RECORDS SHOWN section start

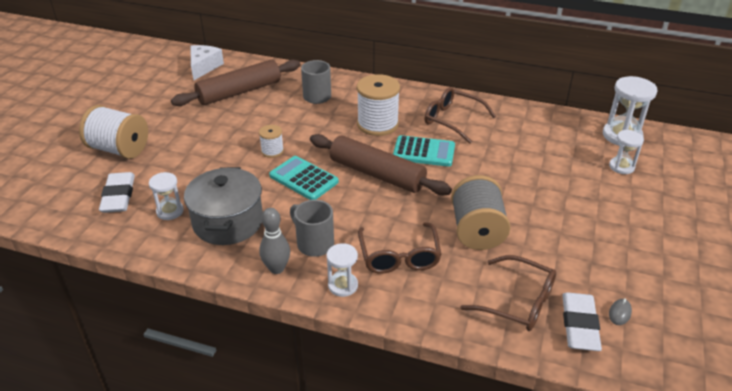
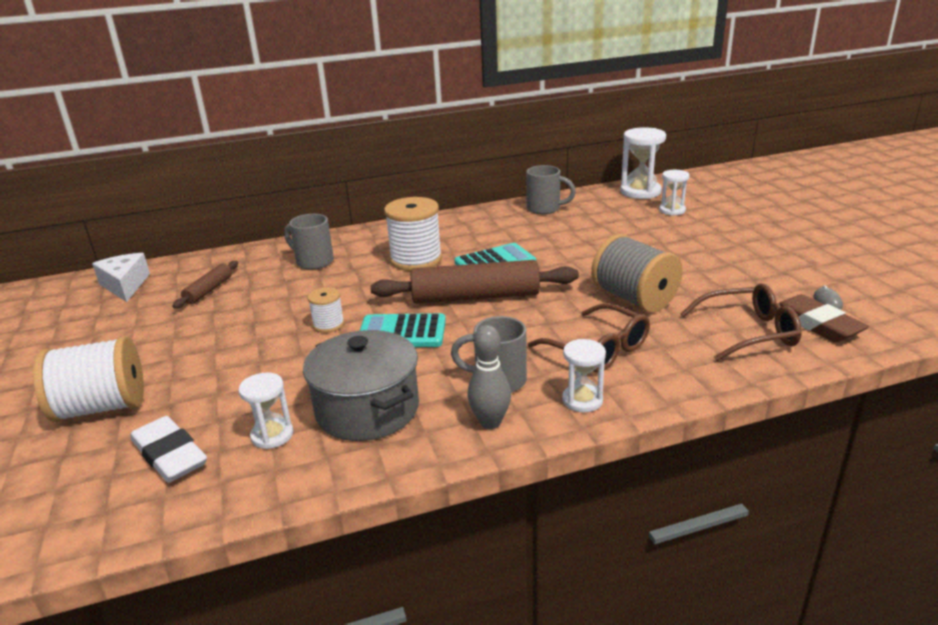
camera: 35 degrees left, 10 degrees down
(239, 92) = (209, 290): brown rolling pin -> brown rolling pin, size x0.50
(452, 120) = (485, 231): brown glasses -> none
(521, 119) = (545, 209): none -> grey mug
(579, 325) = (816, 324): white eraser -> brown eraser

RECORDS SHOWN section end
RECORDS SHOWN section start

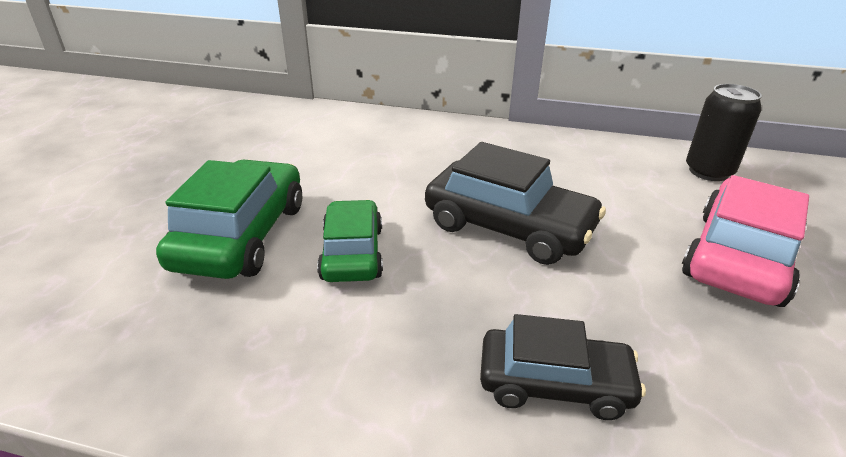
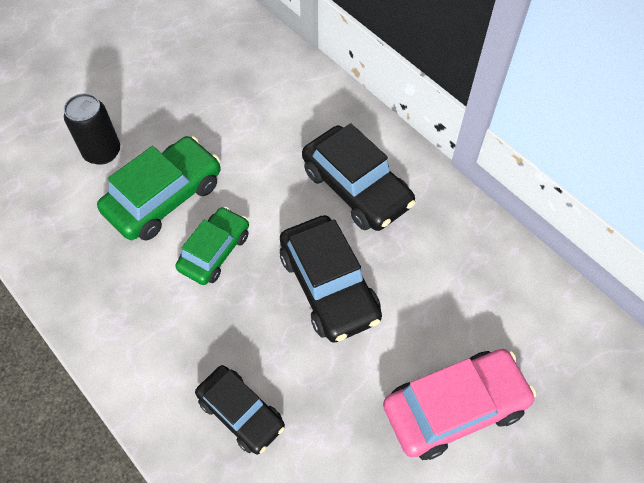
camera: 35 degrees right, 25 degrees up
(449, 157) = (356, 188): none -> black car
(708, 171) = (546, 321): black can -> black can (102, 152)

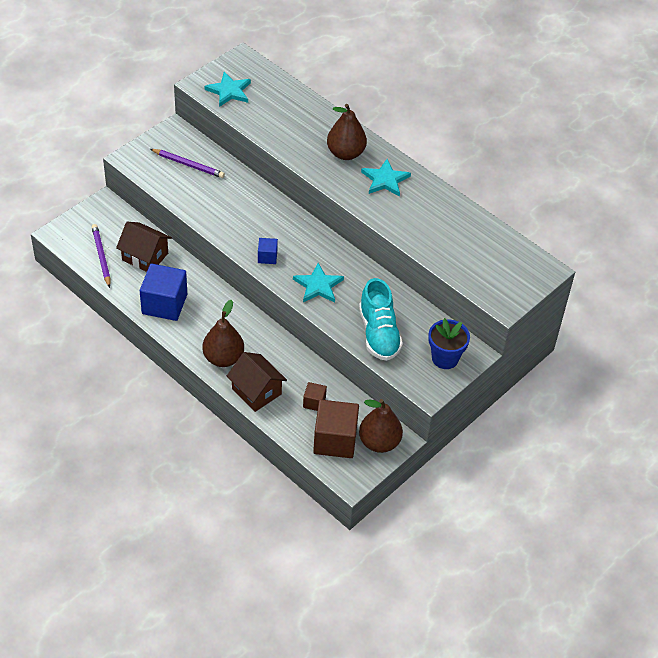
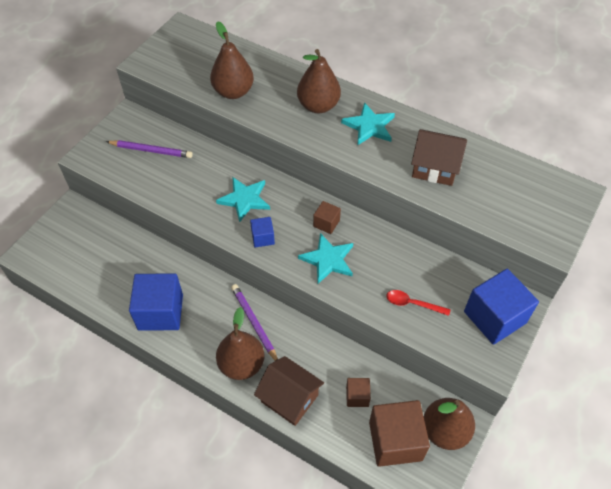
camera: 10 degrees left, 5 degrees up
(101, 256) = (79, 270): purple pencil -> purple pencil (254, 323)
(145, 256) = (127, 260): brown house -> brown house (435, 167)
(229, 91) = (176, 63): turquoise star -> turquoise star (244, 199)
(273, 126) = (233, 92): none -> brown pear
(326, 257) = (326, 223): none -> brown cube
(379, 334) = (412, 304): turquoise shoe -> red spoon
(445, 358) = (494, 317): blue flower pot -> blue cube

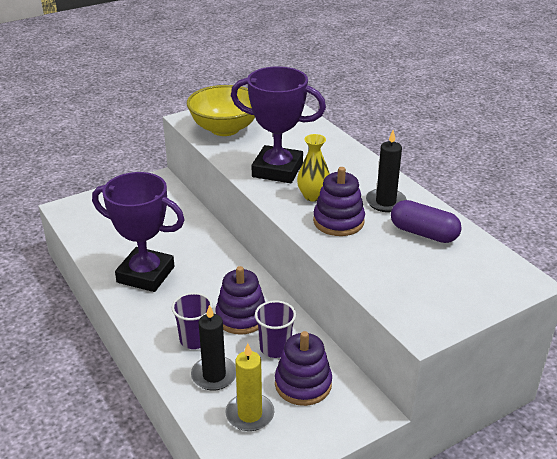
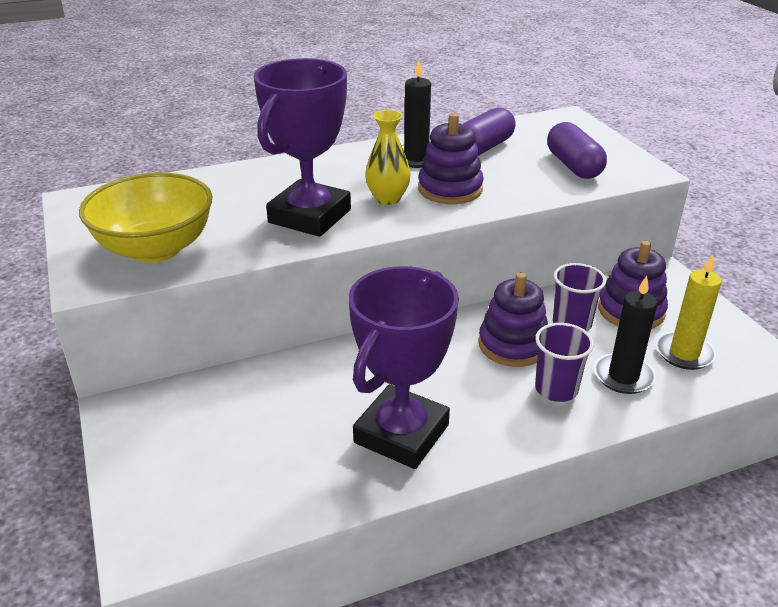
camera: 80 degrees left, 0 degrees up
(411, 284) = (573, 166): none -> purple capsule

RECORDS SHOWN section end

GOAL OF THE EXERCISE>
What is the number of lines in the listing that hold "purple"? Give that number and nothing more.

OUTPUT FOR THIS EXERCISE>
2